◆ **Assignment**
Output each record exactly, excluding pictures.
· · ·
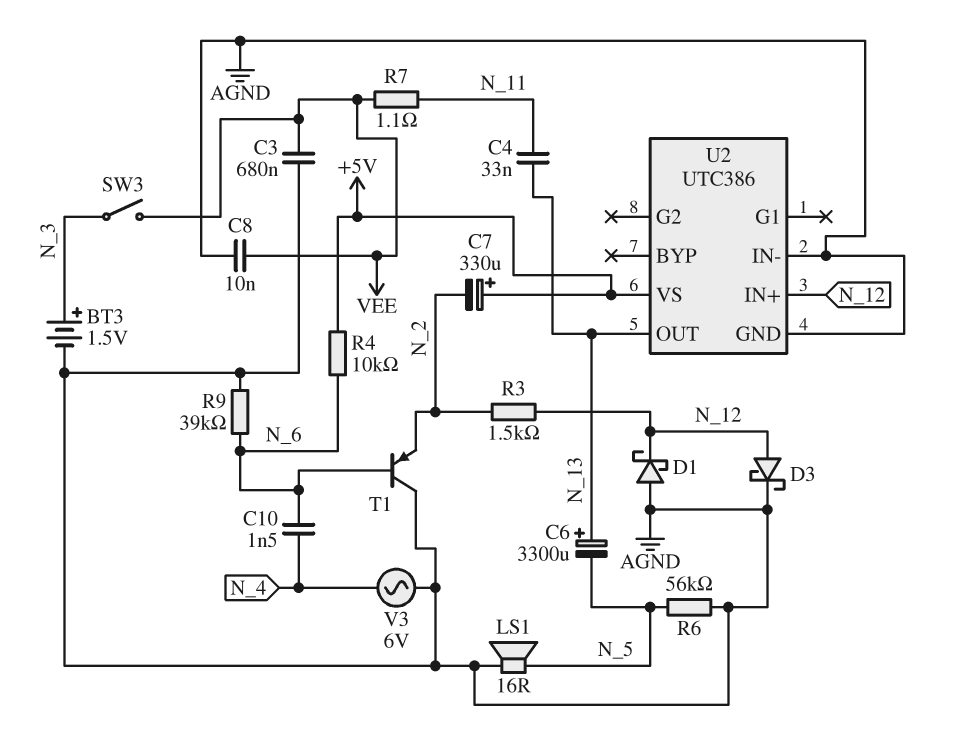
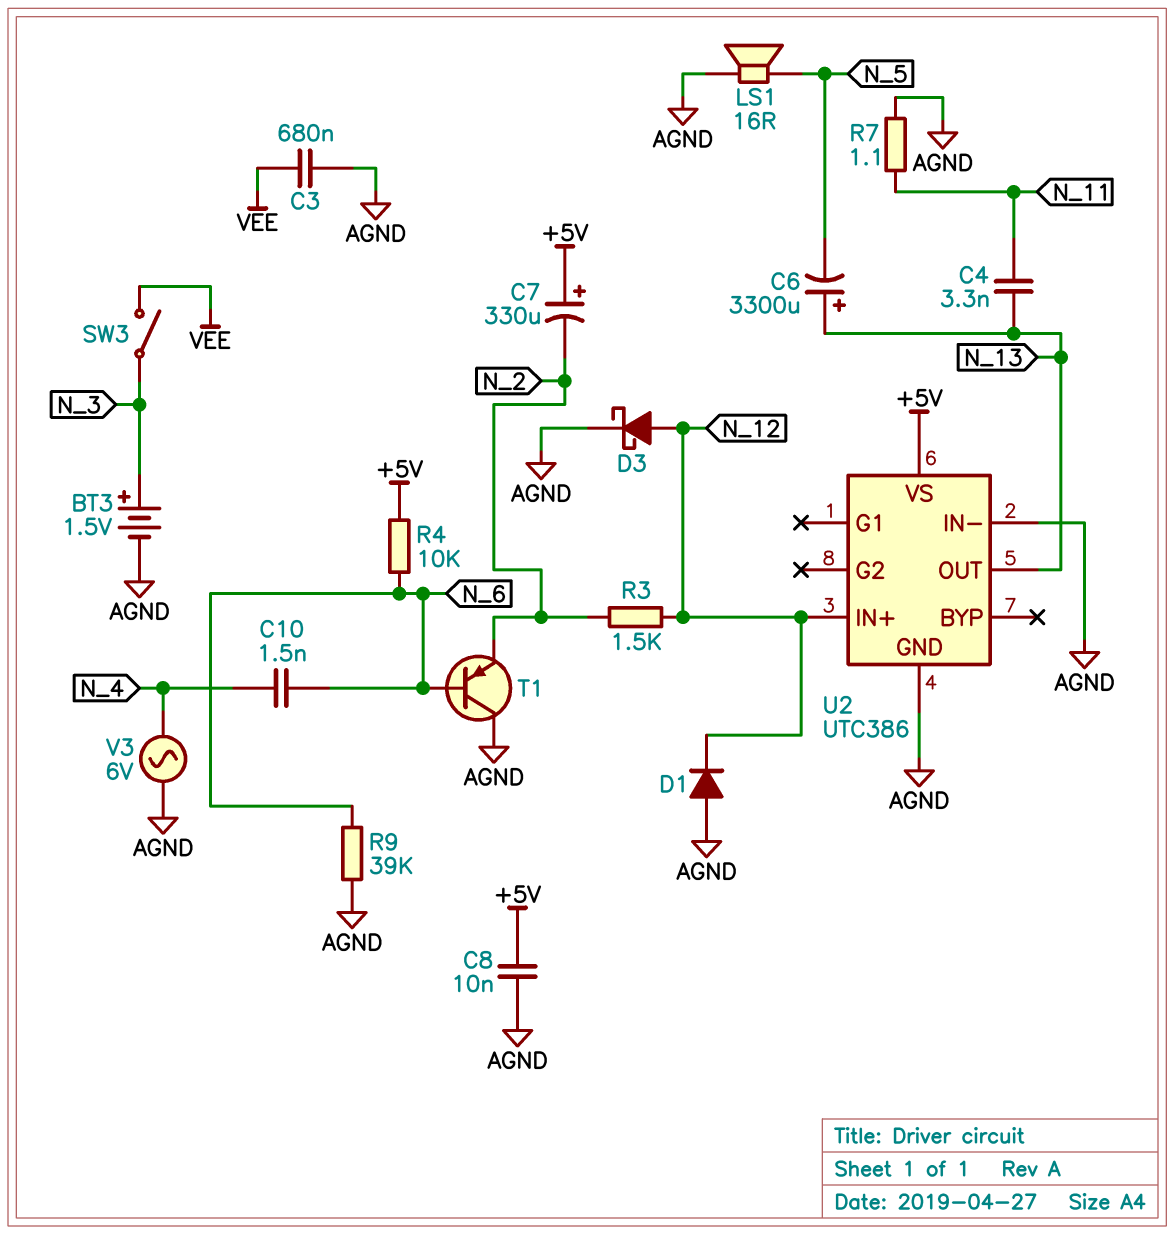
C4: 33nF (N_11, N_13) -> 3.3nF (N_11, N_13)
C8: 10nF (AGND, VEE) -> 10nF (+5V, AGND)
D1: schottky (A AGND, K N_12) -> diode (A AGND, K N_12)
R6: 56k (AGND, N_5) -> none
R7: 1.1 (N_11, VEE) -> 1.1 (AGND, N_11)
· · ·
◆ **Solution for this problem**
C4: 33nF (N_11, N_13) -> 3.3nF (N_11, N_13)
C8: 10nF (AGND, VEE) -> 10nF (+5V, AGND)
D1: schottky (A AGND, K N_12) -> diode (A AGND, K N_12)
R6: 56k (AGND, N_5) -> none
R7: 1.1 (N_11, VEE) -> 1.1 (AGND, N_11)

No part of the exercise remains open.